◆ Exercise requirements
Set down exactly, from the records below, the line with "to <265 463>" through the line with "black_gafikok <536 494>", and nothing else.

◆ Task data
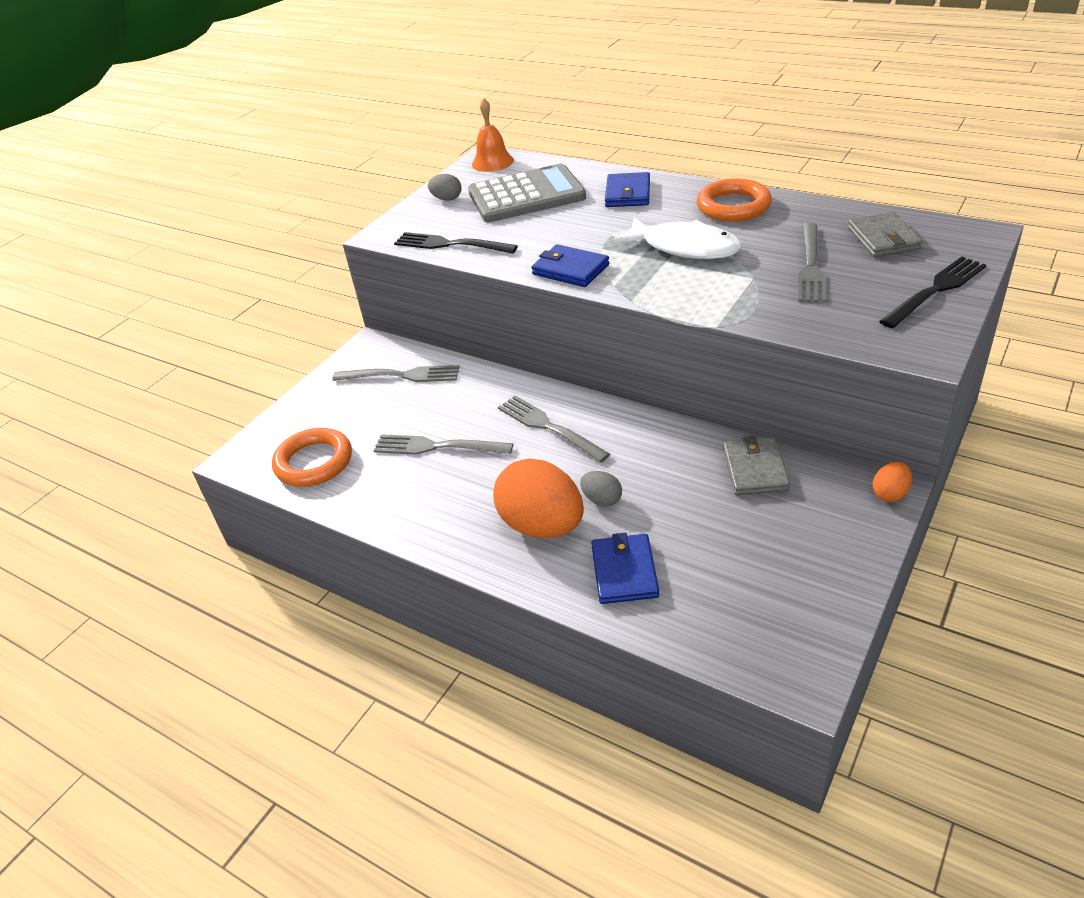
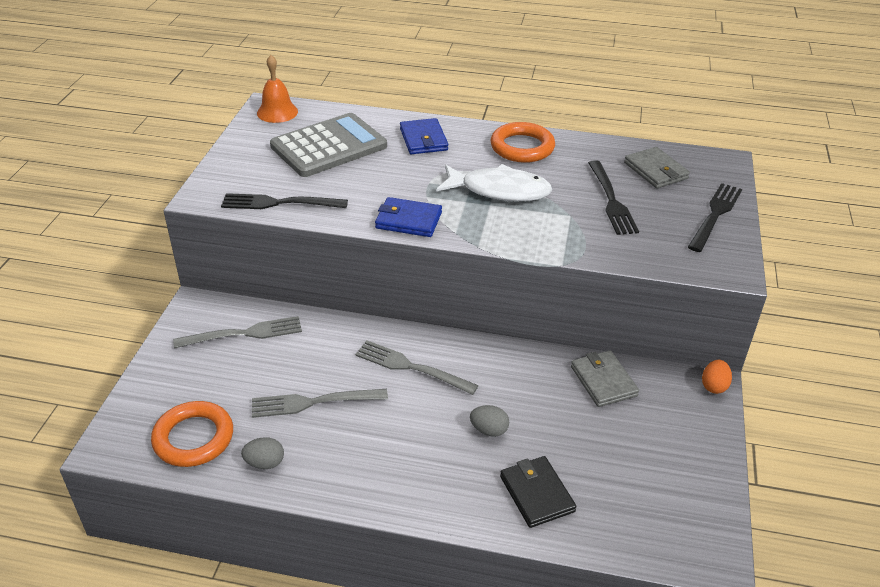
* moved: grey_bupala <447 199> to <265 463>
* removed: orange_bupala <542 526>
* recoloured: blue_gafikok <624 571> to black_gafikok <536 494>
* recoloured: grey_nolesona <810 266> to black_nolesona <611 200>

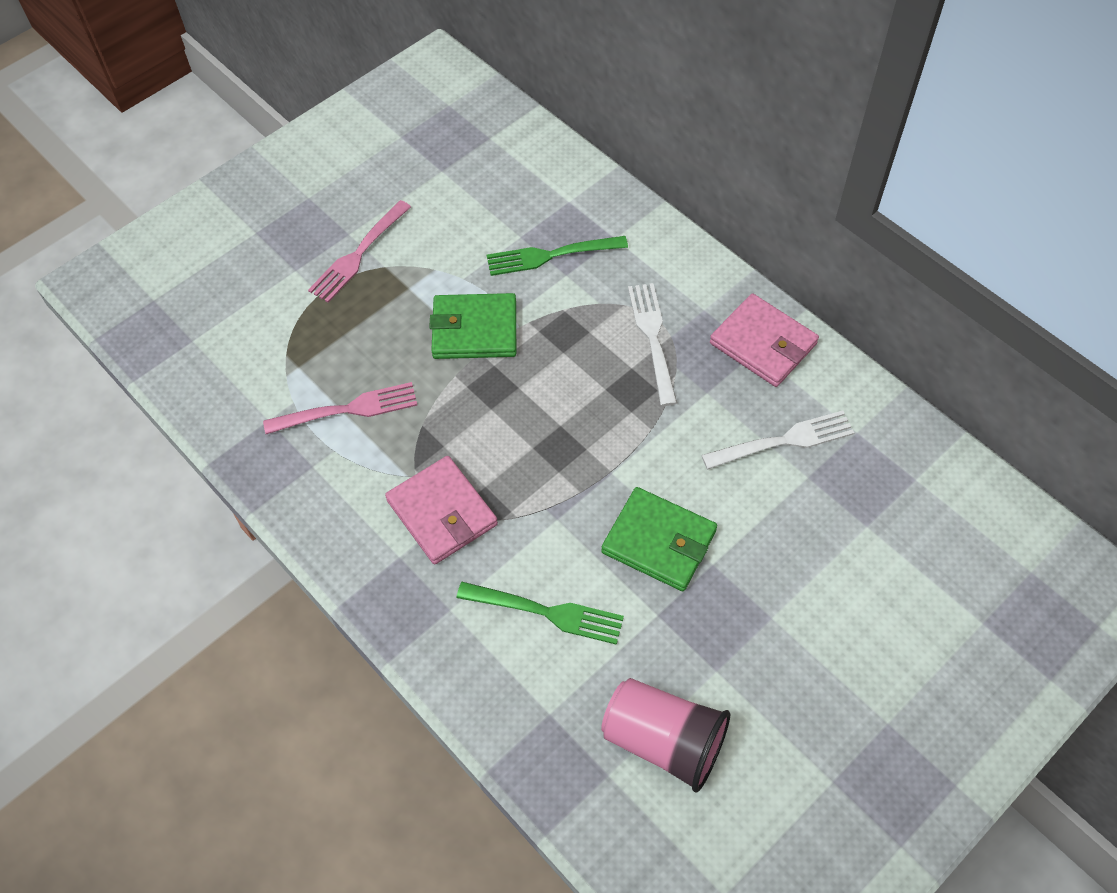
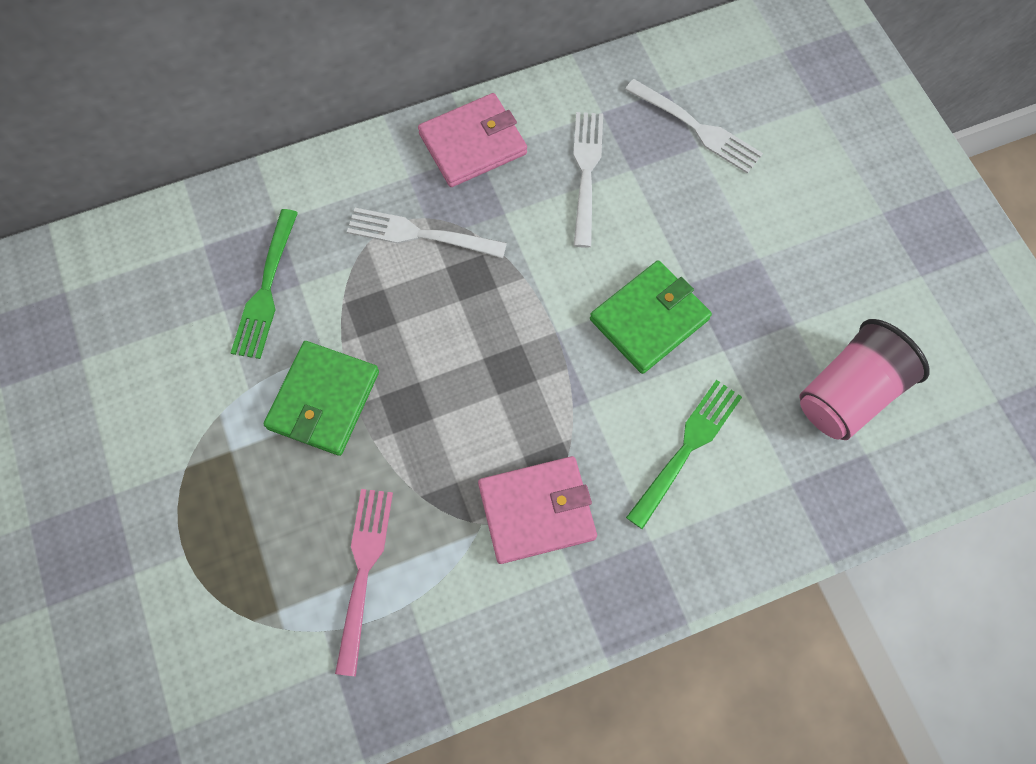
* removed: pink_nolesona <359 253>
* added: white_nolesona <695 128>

---

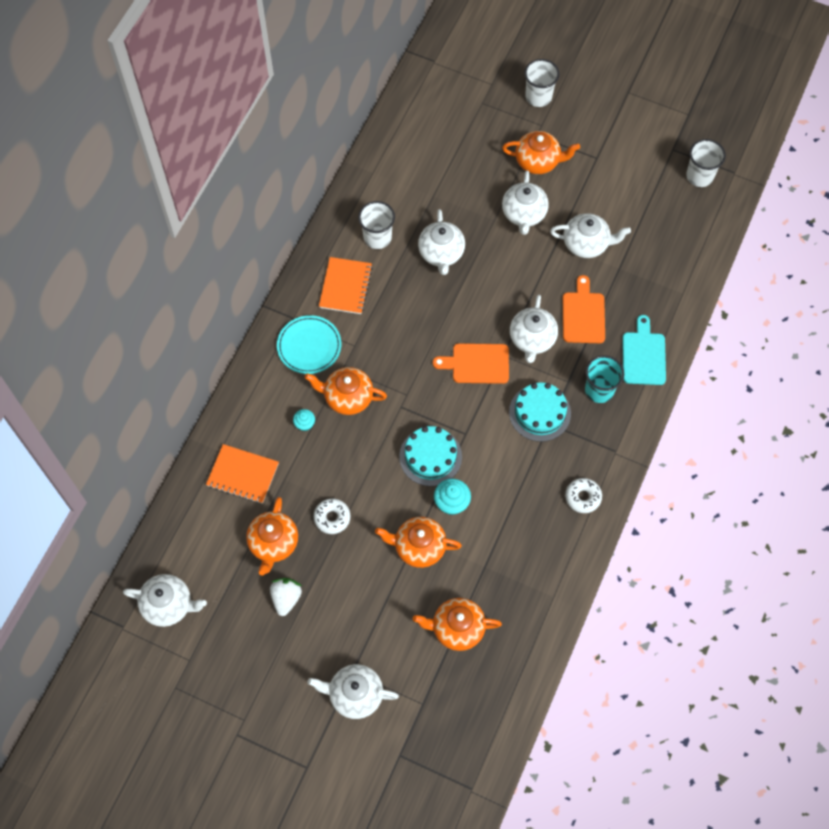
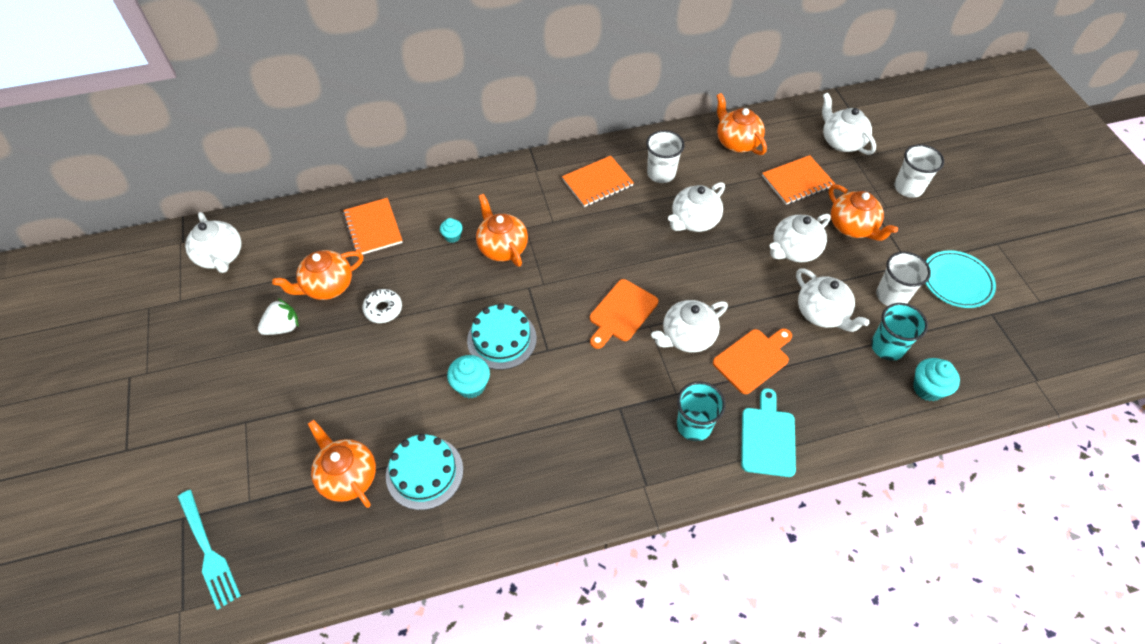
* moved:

◆ Exercise output
* moved: grey_bupala <447 199> to <265 463>
* removed: orange_bupala <542 526>
* recoloured: blue_gafikok <624 571> to black_gafikok <536 494>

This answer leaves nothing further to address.